AIM OF THE TASK: Only the stretch below from the line holding "white brick A6" through the line holding "black plate F3" should be restated, word for word and with both ends included; pictures stay out.
[PROVIDED DATA — start]
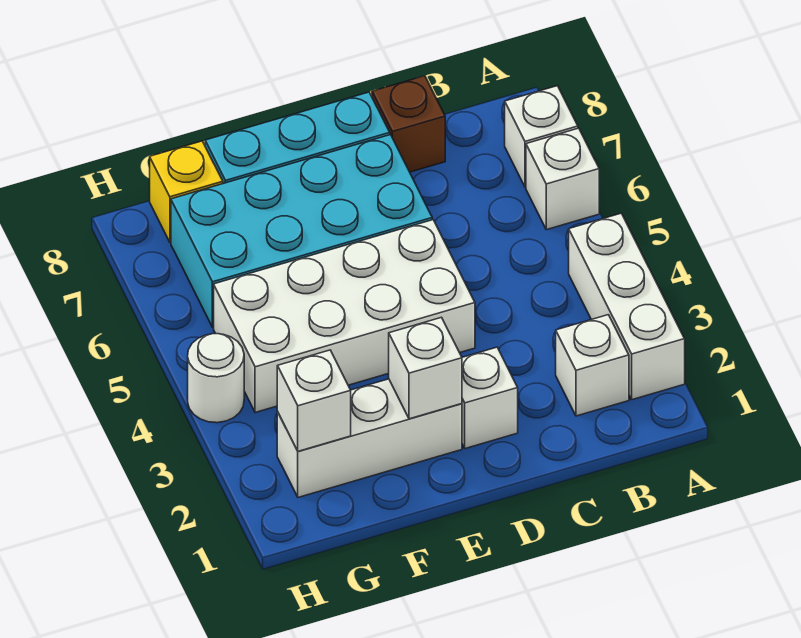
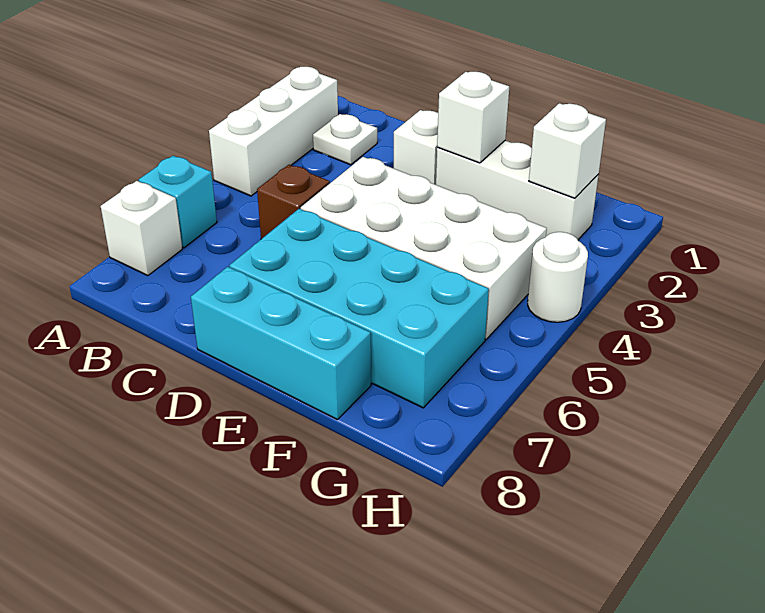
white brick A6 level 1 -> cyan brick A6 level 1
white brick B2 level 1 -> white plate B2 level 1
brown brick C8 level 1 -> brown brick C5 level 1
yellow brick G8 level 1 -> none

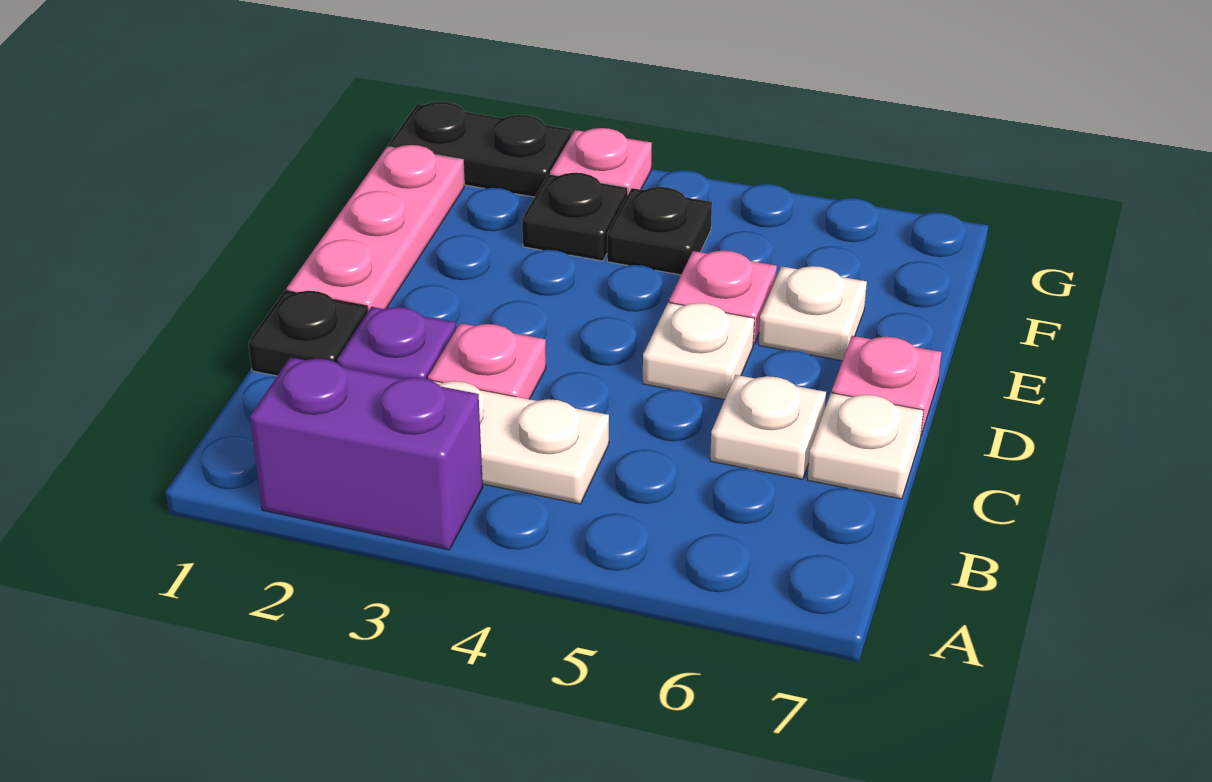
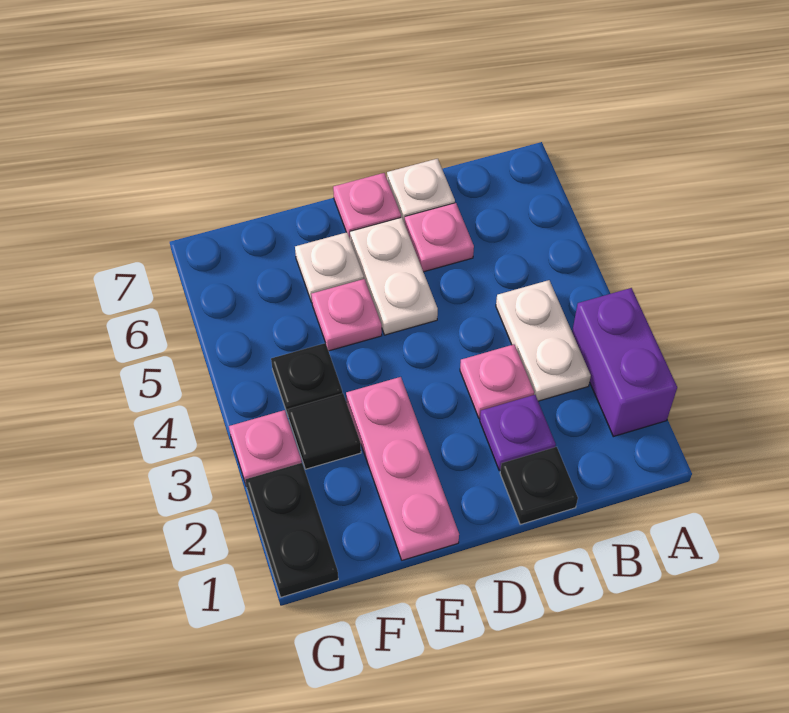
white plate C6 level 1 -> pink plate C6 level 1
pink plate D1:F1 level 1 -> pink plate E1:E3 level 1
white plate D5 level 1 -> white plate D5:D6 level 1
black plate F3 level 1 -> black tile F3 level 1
[PROVIDED DATA — finish]
[PROVIDED DATA — start]
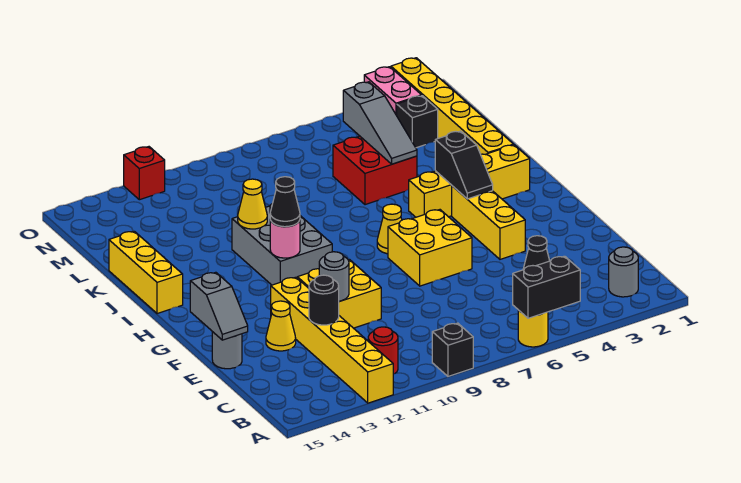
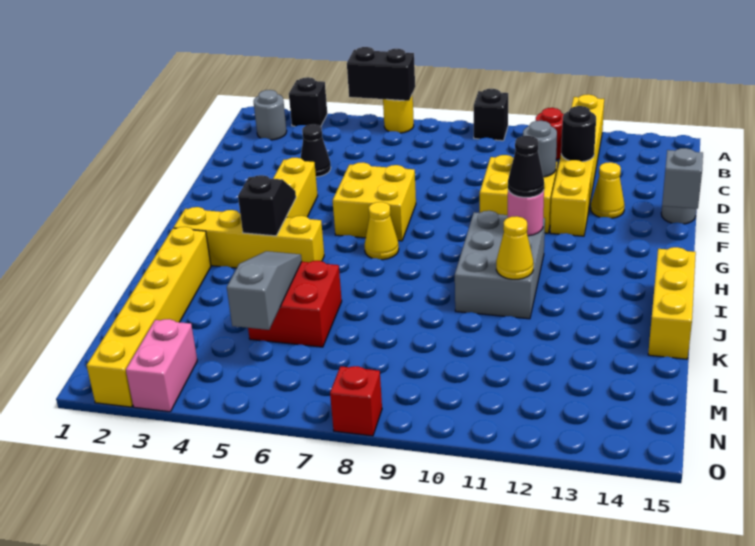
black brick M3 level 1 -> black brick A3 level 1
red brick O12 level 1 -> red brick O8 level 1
[PROVIDED DATA — finish]
SOLUTION:
white brick A6 level 1 -> cyan brick A6 level 1
white brick B2 level 1 -> white plate B2 level 1
brown brick C8 level 1 -> brown brick C5 level 1
yellow brick G8 level 1 -> none

white plate C6 level 1 -> pink plate C6 level 1
pink plate D1:F1 level 1 -> pink plate E1:E3 level 1
white plate D5 level 1 -> white plate D5:D6 level 1
black plate F3 level 1 -> black tile F3 level 1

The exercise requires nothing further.